━━━━━ Dataset excerpts ━━━━━
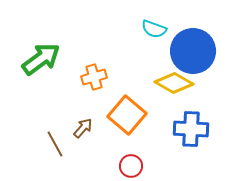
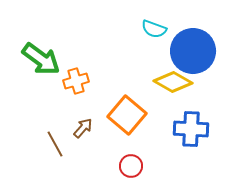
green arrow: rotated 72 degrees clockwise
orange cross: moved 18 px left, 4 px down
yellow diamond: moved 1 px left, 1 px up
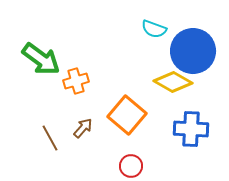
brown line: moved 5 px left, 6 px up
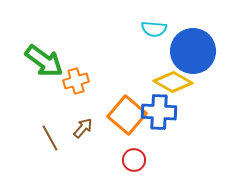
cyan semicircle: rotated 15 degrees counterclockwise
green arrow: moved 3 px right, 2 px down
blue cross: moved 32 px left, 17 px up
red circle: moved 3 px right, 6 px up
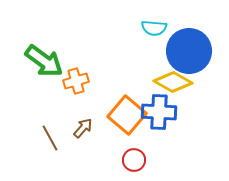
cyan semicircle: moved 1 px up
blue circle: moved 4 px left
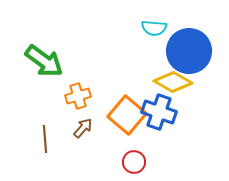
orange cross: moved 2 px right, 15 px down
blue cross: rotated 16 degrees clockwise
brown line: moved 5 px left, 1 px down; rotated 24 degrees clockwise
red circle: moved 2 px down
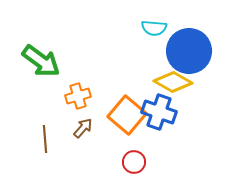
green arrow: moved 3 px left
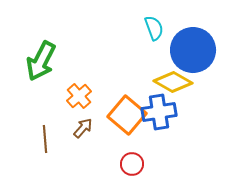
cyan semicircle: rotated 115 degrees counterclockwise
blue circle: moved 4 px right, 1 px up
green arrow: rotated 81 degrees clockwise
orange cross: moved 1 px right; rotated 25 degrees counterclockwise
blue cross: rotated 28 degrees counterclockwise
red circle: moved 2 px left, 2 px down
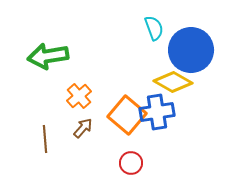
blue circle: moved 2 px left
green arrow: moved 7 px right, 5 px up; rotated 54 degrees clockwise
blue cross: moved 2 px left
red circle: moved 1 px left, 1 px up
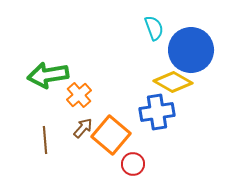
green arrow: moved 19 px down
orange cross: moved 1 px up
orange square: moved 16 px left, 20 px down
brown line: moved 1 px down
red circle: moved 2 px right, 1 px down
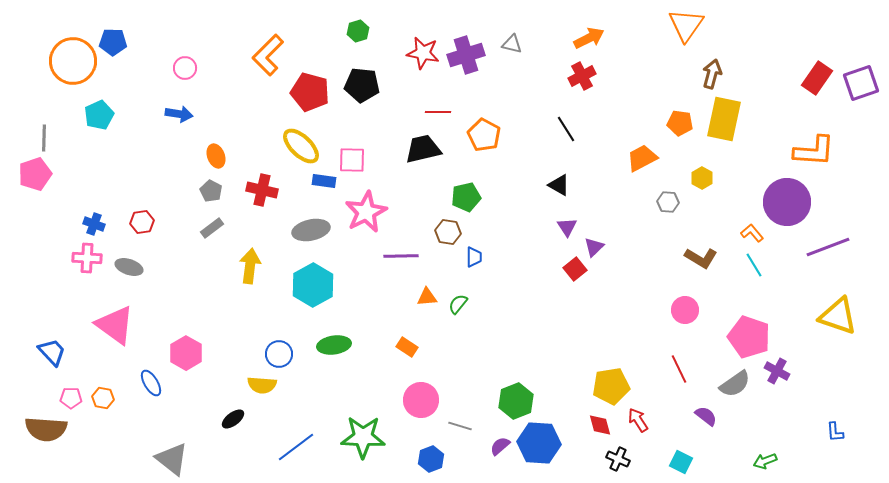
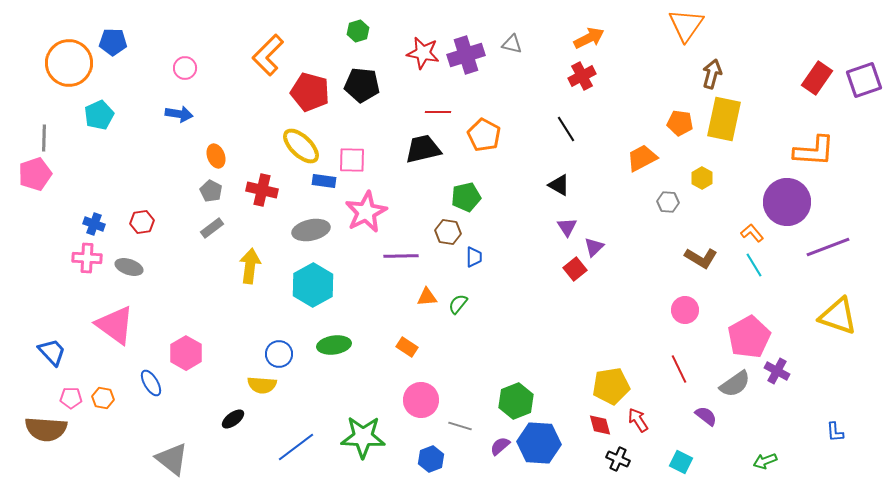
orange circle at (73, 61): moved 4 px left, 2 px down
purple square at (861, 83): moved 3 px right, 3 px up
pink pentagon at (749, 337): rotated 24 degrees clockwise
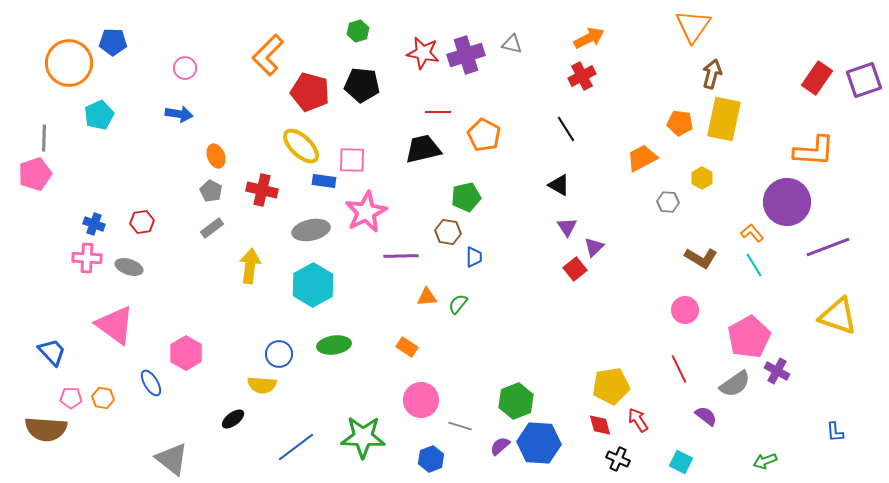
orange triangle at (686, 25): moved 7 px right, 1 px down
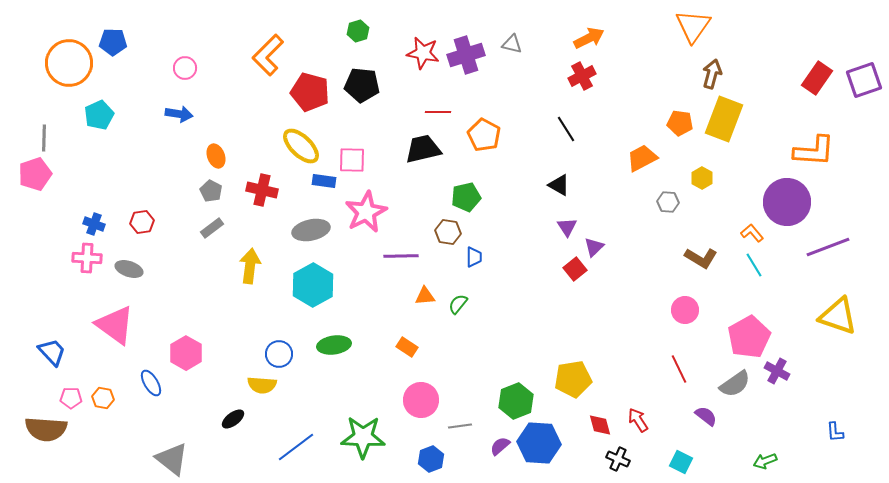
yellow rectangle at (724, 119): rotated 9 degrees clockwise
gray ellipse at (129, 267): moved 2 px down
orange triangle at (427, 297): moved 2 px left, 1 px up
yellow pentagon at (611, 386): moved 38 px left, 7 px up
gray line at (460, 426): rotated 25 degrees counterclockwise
━━━━━
*What is being asked*.
Copy the items word for word, from the line containing "blue circle: moved 2 px left" through the end of the items, both ends included. Omit the pictures from your answer.

*Exercise answer*.
blue circle: moved 2 px left
green arrow: moved 7 px right, 5 px up; rotated 54 degrees clockwise
blue cross: moved 2 px left
red circle: moved 1 px left, 1 px up
green arrow: moved 19 px down
orange cross: moved 1 px up
orange square: moved 16 px left, 20 px down
brown line: moved 1 px down
red circle: moved 2 px right, 1 px down
orange circle at (73, 61): moved 4 px left, 2 px down
purple square at (861, 83): moved 3 px right, 3 px up
pink pentagon at (749, 337): rotated 24 degrees clockwise
orange triangle at (686, 25): moved 7 px right, 1 px down
yellow rectangle at (724, 119): rotated 9 degrees clockwise
gray ellipse at (129, 267): moved 2 px down
orange triangle at (427, 297): moved 2 px left, 1 px up
yellow pentagon at (611, 386): moved 38 px left, 7 px up
gray line at (460, 426): rotated 25 degrees counterclockwise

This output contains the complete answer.